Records
+-------+
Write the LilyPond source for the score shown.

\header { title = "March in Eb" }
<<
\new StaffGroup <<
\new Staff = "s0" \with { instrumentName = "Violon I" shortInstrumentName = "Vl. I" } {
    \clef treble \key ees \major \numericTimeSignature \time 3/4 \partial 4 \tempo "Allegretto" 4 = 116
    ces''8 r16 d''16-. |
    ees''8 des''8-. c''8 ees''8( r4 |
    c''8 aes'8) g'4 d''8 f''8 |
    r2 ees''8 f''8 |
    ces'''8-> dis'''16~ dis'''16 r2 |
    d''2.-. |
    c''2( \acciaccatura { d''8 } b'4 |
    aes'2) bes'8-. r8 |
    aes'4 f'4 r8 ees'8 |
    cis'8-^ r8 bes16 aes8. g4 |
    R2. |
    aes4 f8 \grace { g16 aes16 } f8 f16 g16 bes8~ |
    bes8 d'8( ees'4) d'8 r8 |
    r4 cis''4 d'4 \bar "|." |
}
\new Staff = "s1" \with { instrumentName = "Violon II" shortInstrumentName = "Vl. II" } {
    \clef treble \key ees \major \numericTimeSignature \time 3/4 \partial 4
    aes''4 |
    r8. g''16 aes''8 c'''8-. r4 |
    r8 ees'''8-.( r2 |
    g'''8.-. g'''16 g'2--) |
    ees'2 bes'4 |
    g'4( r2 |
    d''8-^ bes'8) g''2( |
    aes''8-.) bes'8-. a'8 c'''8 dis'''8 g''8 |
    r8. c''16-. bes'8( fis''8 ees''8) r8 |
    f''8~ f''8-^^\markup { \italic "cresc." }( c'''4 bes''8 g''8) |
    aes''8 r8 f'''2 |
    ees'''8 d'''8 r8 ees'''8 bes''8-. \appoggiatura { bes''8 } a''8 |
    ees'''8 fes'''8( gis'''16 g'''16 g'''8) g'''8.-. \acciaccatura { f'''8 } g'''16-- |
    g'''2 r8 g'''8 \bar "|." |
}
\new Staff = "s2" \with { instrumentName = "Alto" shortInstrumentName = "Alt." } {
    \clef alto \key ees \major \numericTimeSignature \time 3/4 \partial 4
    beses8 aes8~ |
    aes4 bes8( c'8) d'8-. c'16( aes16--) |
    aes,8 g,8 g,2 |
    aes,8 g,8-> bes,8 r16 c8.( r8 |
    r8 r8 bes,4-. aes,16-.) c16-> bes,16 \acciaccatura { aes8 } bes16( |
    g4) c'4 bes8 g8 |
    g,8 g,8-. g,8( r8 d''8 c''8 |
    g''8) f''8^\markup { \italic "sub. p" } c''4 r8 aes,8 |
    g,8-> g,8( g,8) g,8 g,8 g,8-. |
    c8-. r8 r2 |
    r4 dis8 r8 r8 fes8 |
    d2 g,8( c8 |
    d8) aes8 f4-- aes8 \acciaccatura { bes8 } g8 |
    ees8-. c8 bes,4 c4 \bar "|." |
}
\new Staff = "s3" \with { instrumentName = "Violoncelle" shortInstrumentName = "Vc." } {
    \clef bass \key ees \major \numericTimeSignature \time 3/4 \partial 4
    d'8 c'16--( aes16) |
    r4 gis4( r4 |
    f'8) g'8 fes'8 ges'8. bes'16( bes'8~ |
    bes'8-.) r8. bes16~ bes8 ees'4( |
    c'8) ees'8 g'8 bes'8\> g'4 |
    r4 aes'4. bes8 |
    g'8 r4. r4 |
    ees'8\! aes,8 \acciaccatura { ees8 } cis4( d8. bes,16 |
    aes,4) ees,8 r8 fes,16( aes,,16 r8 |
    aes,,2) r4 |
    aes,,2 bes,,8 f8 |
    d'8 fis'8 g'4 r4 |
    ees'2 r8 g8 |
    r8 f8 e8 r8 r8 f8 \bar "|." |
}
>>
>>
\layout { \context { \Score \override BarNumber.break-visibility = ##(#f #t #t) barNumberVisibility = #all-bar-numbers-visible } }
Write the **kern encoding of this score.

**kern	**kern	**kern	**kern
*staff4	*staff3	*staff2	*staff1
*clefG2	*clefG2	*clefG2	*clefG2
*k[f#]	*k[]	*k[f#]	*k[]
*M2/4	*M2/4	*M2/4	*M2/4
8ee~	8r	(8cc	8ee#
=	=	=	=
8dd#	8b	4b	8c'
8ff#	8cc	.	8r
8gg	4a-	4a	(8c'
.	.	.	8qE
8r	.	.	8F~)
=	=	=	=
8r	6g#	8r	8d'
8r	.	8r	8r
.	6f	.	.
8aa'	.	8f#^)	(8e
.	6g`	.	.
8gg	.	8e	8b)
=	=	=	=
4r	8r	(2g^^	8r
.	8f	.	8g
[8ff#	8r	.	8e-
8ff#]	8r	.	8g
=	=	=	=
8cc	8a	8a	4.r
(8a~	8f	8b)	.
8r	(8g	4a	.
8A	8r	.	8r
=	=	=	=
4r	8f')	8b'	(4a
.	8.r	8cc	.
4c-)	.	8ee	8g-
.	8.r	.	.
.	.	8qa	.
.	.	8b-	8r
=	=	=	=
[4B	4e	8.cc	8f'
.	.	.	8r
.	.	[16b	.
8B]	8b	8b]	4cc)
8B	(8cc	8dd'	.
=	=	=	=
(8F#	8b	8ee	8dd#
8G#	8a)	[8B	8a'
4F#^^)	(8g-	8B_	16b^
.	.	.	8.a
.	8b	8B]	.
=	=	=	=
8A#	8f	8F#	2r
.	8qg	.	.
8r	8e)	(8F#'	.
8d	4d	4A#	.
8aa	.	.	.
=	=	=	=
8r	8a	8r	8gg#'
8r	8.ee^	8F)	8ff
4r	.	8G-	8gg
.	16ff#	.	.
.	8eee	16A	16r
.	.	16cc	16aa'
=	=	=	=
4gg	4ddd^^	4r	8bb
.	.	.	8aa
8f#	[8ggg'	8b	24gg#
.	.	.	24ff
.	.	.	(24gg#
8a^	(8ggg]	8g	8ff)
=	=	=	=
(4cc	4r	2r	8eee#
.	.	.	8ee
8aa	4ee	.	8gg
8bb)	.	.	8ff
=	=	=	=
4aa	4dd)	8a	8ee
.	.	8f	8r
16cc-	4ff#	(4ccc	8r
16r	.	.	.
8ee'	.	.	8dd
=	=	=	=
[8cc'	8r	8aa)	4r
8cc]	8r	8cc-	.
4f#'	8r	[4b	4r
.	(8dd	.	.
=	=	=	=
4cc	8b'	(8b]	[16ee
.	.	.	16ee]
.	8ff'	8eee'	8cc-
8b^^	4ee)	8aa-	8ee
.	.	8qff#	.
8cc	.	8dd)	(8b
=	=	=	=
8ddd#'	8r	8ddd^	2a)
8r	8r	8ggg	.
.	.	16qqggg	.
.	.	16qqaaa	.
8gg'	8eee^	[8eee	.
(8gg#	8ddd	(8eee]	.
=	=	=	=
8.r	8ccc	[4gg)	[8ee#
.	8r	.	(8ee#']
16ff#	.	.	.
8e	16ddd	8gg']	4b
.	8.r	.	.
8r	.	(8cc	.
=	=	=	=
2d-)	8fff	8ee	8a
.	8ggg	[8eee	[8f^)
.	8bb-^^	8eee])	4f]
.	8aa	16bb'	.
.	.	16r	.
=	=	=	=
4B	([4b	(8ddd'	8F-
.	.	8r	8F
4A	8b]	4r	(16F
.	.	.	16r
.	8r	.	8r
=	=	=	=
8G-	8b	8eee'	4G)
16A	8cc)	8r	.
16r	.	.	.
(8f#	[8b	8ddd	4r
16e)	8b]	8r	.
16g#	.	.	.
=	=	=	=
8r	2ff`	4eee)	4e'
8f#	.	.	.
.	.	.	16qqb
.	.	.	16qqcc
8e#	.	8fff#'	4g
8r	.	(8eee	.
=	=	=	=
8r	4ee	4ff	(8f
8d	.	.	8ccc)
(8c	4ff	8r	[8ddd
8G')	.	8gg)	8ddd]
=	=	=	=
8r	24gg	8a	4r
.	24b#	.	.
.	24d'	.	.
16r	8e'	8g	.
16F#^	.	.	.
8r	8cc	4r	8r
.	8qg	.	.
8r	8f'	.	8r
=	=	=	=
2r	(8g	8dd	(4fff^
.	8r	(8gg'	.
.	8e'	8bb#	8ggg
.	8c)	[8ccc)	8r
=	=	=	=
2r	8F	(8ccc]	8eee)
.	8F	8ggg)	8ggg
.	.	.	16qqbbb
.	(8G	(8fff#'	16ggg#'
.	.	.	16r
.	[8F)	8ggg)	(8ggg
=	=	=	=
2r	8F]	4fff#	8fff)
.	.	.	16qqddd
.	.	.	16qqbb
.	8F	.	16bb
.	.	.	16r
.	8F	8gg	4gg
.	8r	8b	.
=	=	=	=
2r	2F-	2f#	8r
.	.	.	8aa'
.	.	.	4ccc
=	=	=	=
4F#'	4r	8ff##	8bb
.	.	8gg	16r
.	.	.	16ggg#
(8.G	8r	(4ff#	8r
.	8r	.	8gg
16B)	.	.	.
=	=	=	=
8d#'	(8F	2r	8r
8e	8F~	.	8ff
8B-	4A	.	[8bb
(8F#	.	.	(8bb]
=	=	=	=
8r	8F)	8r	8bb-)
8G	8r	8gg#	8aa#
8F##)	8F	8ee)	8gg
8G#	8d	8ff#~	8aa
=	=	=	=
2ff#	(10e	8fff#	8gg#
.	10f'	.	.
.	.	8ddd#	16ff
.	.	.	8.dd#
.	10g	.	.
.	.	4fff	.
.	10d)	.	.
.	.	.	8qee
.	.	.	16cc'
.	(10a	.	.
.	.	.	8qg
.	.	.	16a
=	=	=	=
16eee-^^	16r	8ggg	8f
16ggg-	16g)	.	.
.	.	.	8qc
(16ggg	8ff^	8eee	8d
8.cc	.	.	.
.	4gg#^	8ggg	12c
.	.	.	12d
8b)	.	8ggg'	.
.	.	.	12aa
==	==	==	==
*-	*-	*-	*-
+-------+
■ AIM OF THE EXERCISE:
How many lines of the material above contain the string "numericTimeSignature", matching case exactly? Reply with the number alone.

■ IN RESPONSE:
4